- [REQUIRED ACTION]:
Return the lines below exactly, from the first line to the line that contains "brown banana [51,306,141,337]". Leave out pictures.

───── MATERIAL PROVIDED ─────

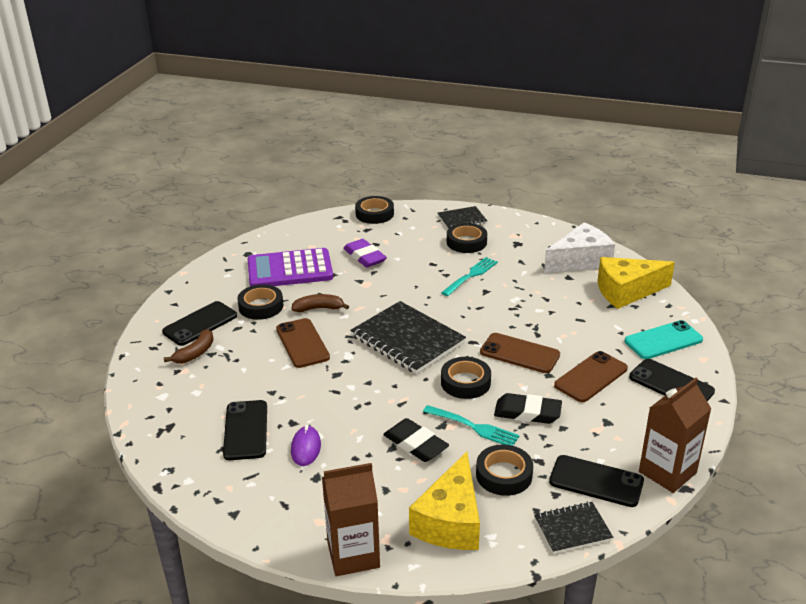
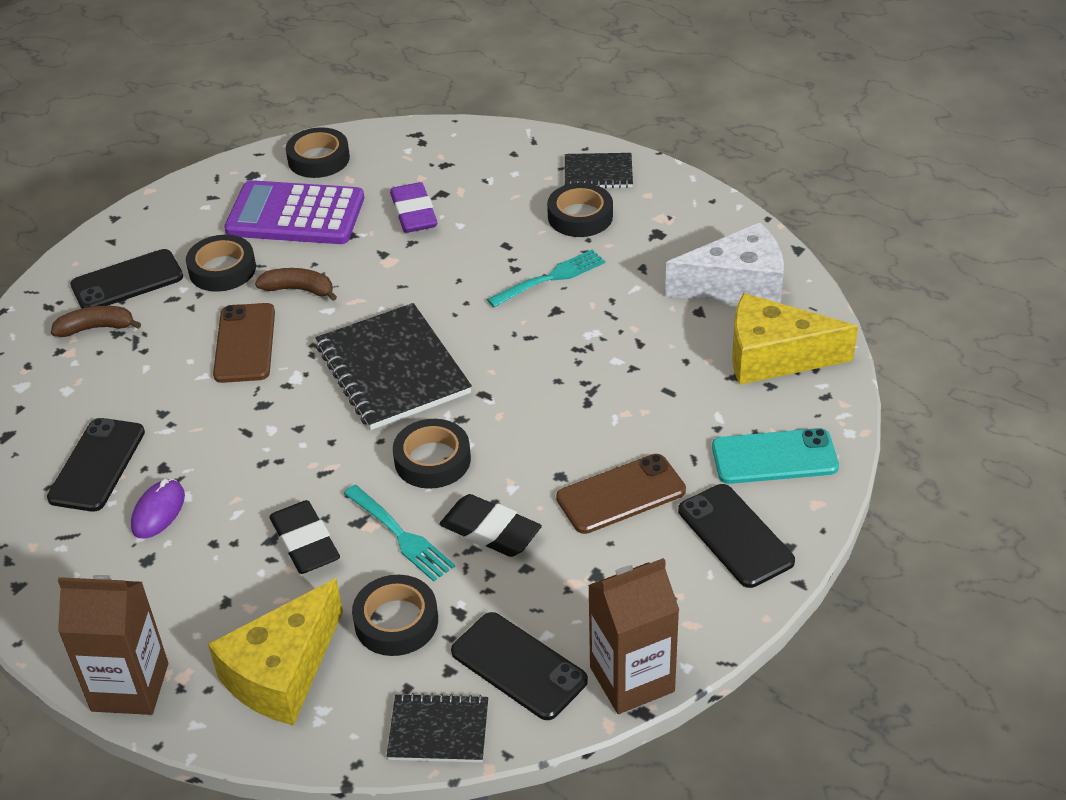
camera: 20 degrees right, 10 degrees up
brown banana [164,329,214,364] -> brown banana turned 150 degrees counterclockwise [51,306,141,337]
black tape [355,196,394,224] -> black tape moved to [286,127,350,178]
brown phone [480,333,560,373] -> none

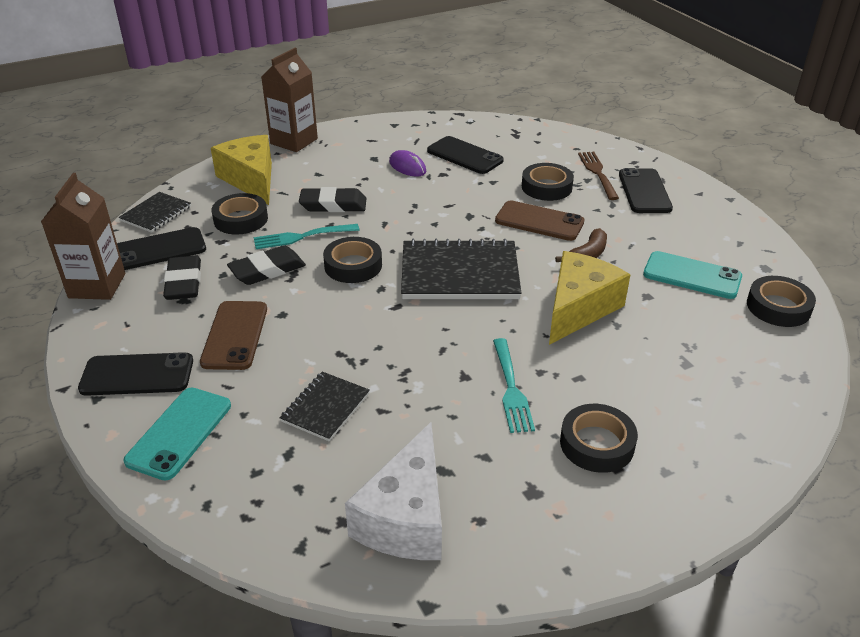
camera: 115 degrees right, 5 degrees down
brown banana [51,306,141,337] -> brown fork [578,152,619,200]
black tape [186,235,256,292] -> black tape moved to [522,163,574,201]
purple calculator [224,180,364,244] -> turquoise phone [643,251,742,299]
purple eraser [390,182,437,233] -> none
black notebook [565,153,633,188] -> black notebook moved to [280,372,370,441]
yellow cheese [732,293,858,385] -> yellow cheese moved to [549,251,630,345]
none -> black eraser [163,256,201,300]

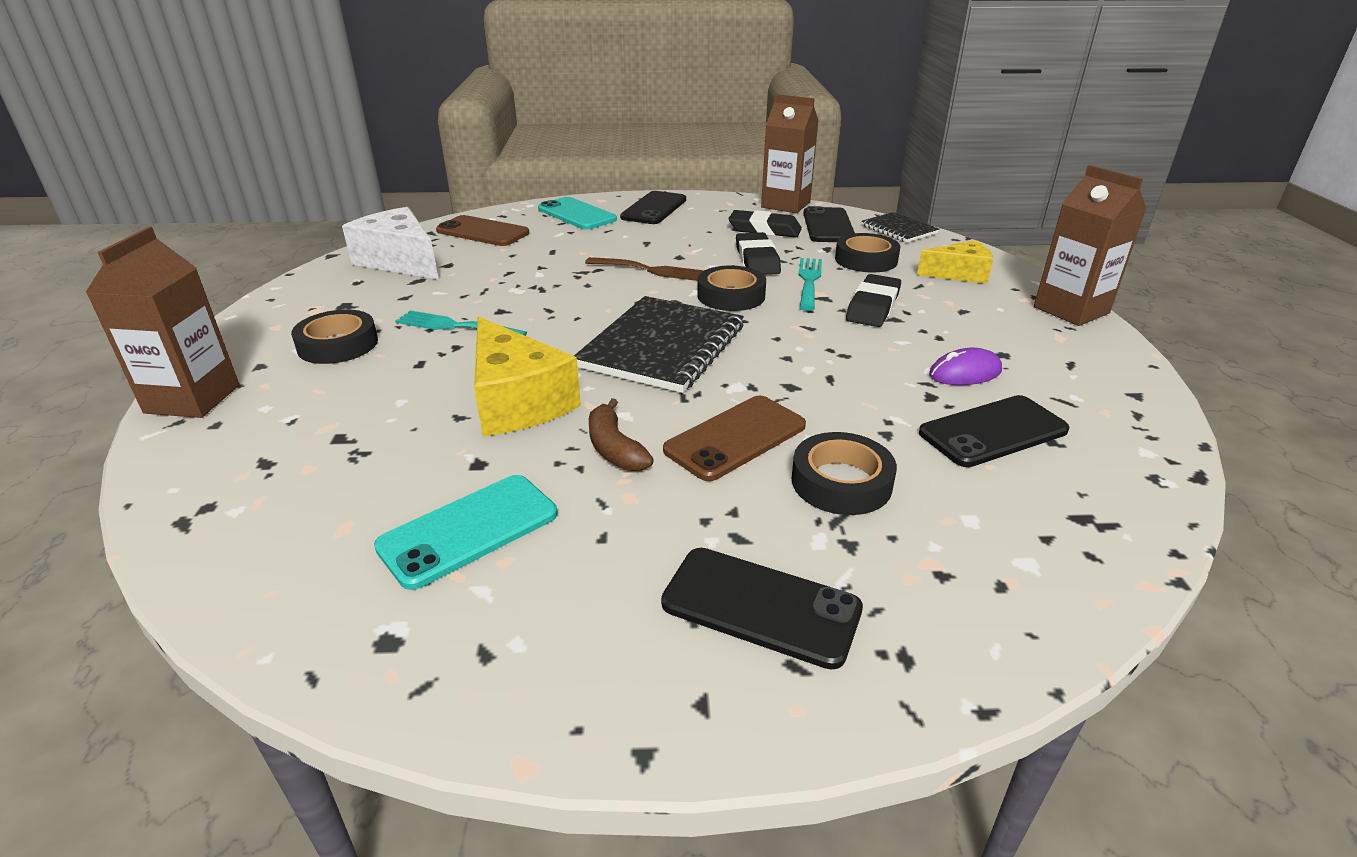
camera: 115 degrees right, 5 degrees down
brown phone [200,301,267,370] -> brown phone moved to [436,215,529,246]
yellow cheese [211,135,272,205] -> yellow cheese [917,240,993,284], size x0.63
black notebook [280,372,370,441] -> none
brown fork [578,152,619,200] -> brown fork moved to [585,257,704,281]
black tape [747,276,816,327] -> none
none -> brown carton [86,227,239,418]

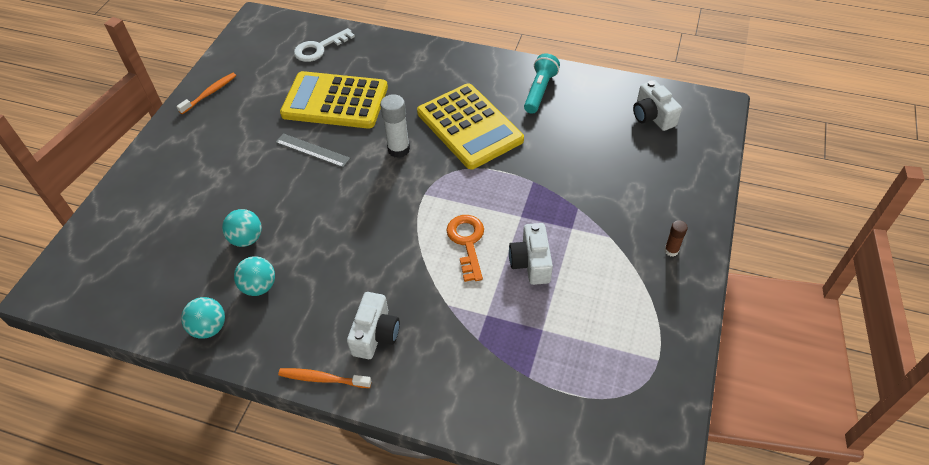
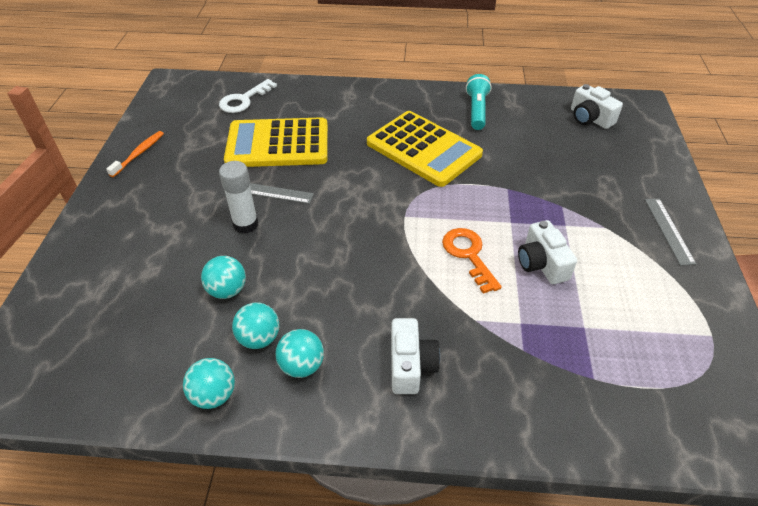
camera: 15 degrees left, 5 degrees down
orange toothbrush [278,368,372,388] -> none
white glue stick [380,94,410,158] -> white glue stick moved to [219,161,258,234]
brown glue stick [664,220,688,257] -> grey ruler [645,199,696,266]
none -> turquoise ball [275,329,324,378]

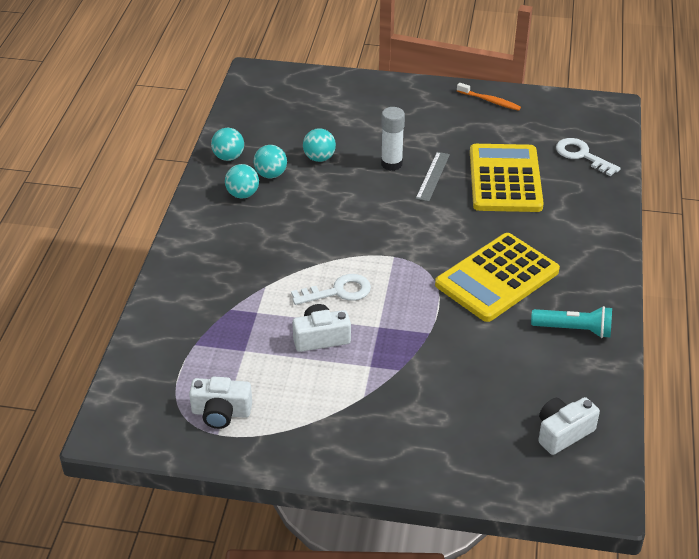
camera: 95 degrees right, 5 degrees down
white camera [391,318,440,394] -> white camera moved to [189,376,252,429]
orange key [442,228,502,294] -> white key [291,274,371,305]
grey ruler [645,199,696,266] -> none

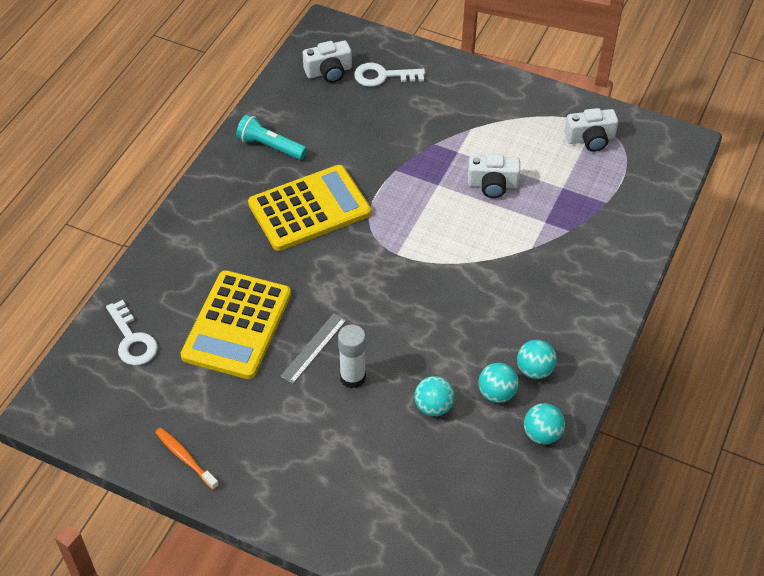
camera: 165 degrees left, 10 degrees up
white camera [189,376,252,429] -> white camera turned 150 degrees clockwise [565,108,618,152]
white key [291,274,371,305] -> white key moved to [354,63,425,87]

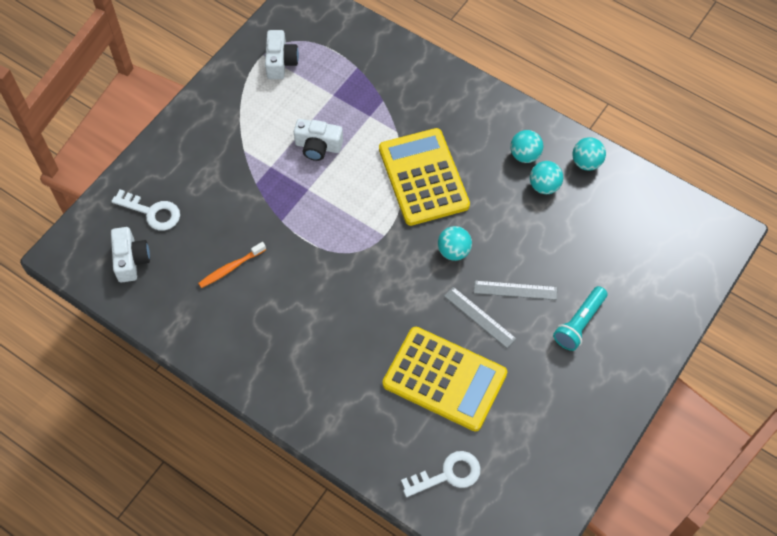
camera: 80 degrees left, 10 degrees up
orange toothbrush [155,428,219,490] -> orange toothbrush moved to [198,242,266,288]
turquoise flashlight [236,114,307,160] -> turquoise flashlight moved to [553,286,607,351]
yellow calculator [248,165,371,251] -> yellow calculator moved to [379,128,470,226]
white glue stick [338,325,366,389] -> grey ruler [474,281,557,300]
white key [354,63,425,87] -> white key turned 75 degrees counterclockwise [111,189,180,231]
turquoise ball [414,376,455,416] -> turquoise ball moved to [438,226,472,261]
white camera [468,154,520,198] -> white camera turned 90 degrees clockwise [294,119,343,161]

─────

- [SOLUTION TO THE PROBLEM]:
camera: 20 degrees right, 10 degrees up
brown banana [164,329,214,364] -> brown banana turned 150 degrees counterclockwise [51,306,141,337]
black tape [355,196,394,224] -> black tape moved to [286,127,350,178]
brown phone [480,333,560,373] -> none

camera: 115 degrees right, 5 degrees down
brown banana [51,306,141,337] -> brown fork [578,152,619,200]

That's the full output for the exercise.